▶ **Requirement**
Read the lines of the data below and retrieve those with "none".

[[ Records shown, beginning ]]

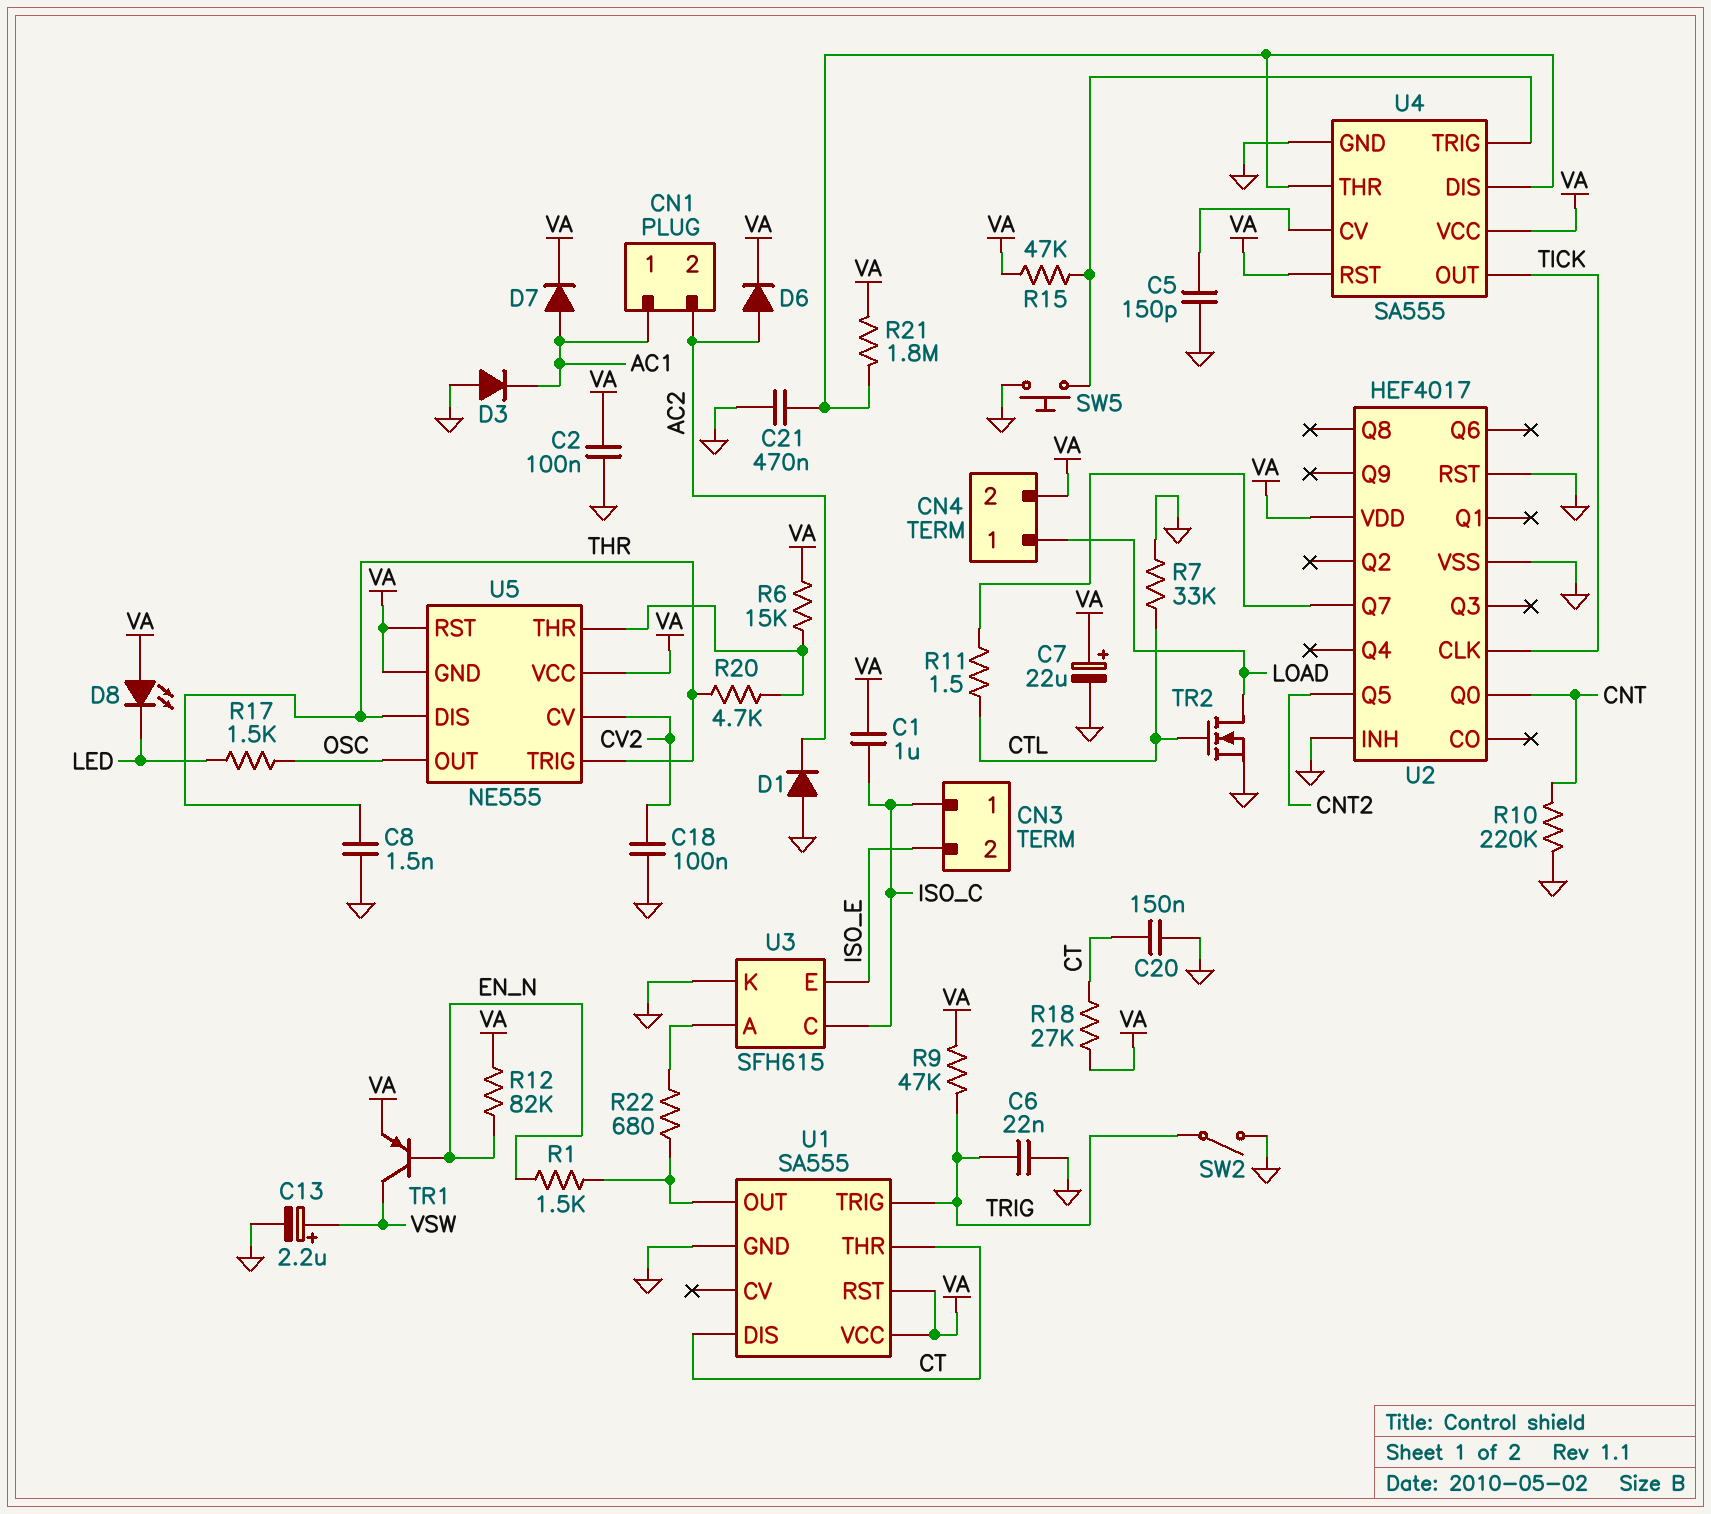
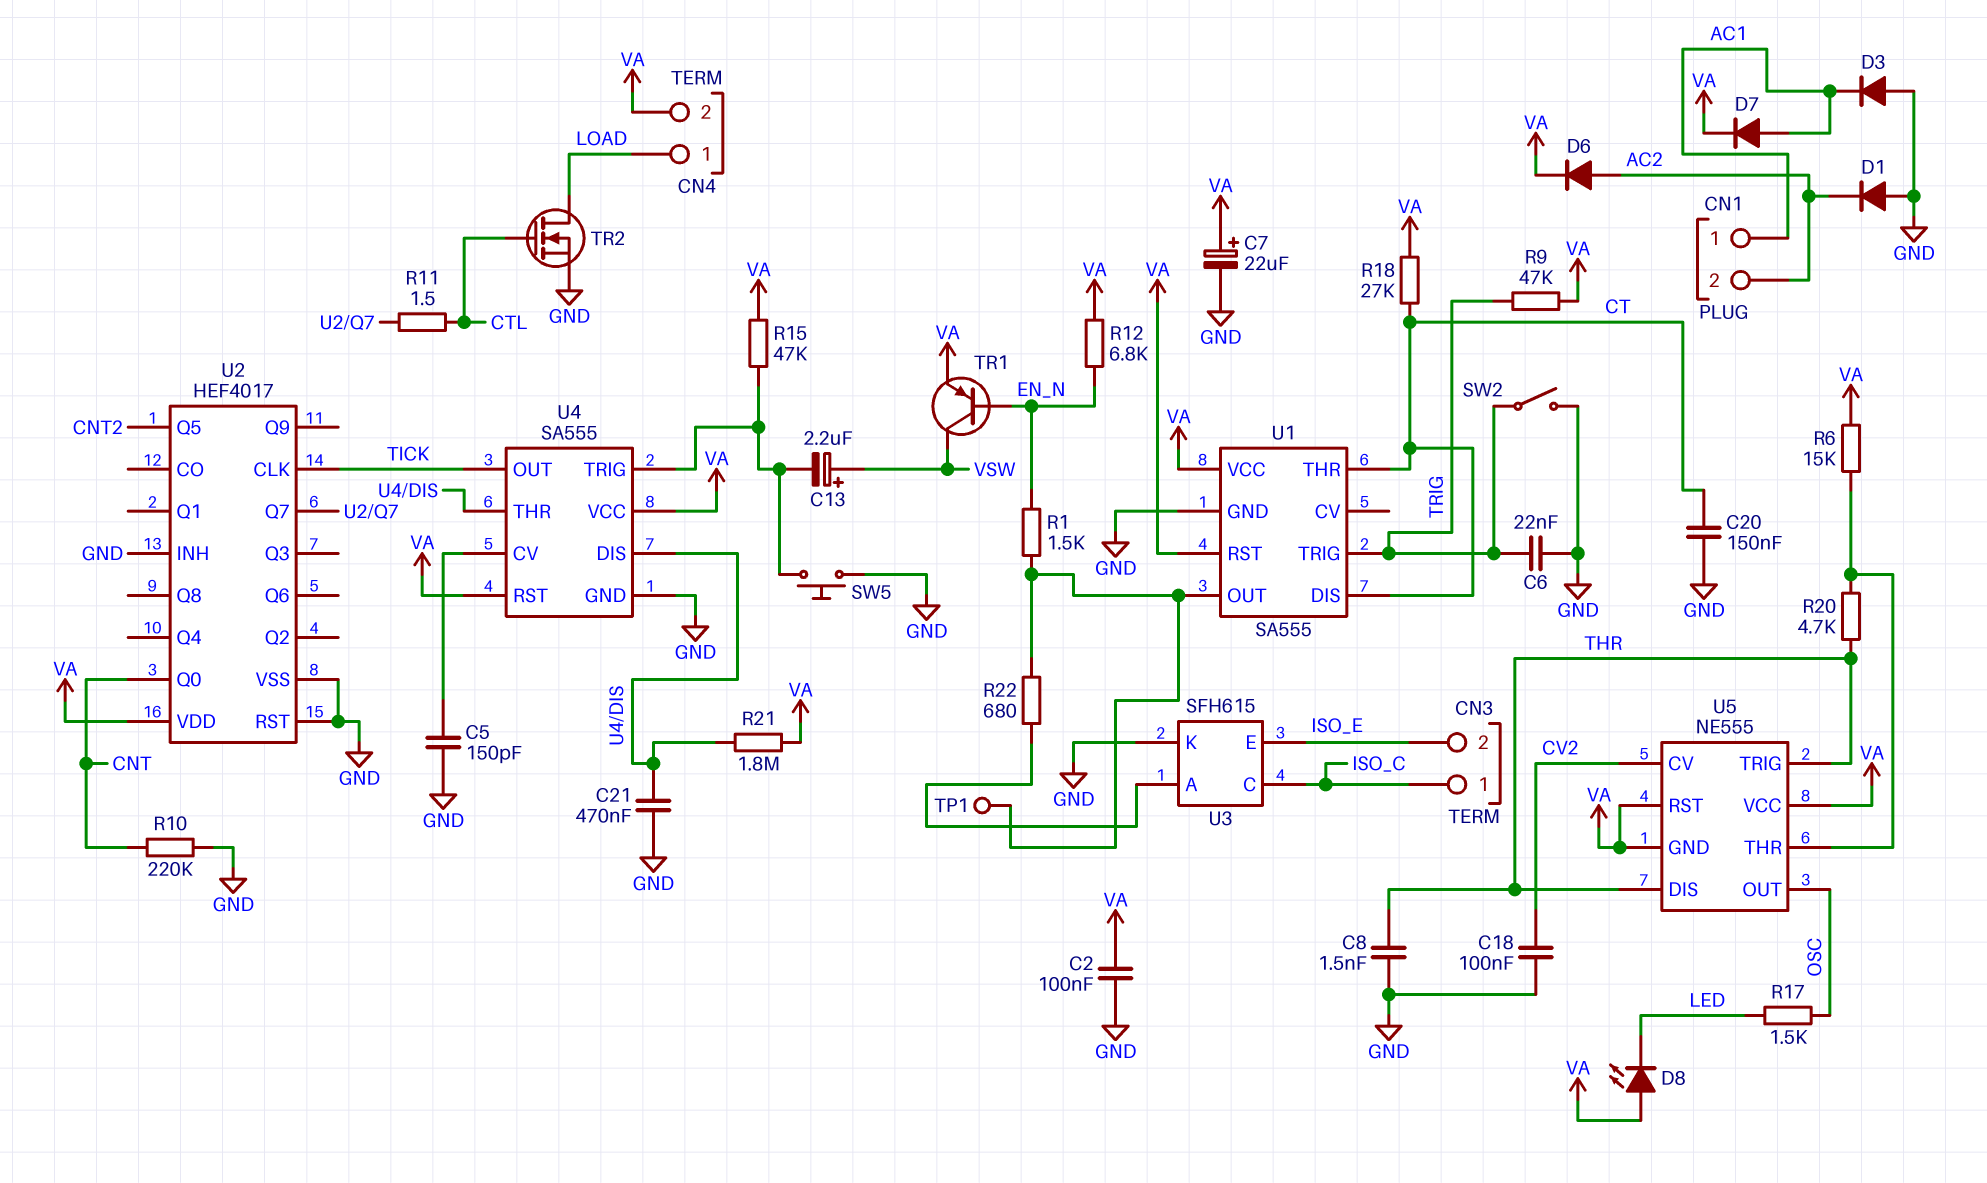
C1: 1uF (ISO_C, VA) -> none
C13: 2.2uF (plus VSW, minus GND) -> 2.2uF (plus VSW, minus U4/TRIG)
R7: 33k (CTL, GND) -> none
R12: 82k (EN_N, VA) -> 6.8k (EN_N, VA)
TP1: none -> test point (U1/OUT)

[[ Records shown, end ]]

▶ **Your solution**
C1: 1uF (ISO_C, VA) -> none
R7: 33k (CTL, GND) -> none
TP1: none -> test point (U1/OUT)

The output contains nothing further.